=== INFORMATION PROVIDED ===

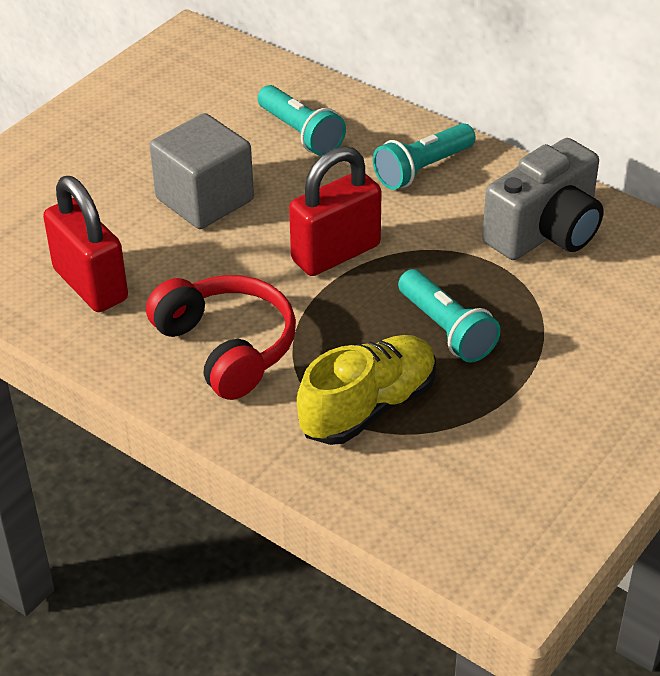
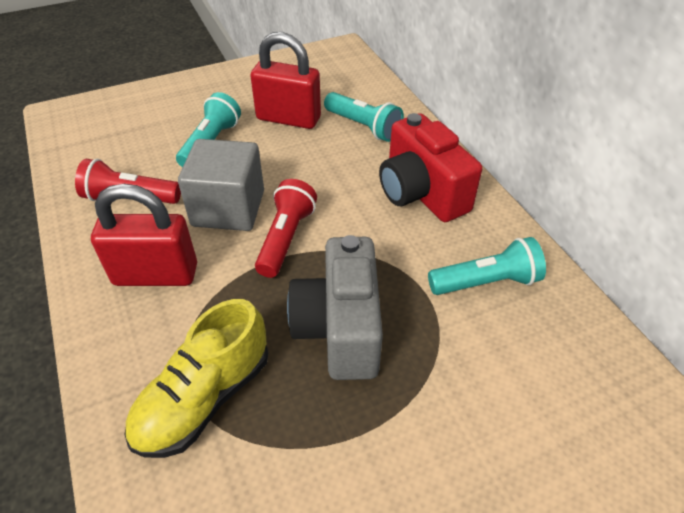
red camera: 0 -> 1
red flashlight: 0 -> 2
red headphones: 1 -> 0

===

## YOUR INSTRUCTIONS
The material should be duplicated word for word, with no images included.

## ANSWER TO THE PROBLEM
red camera: 0 -> 1
red flashlight: 0 -> 2
red headphones: 1 -> 0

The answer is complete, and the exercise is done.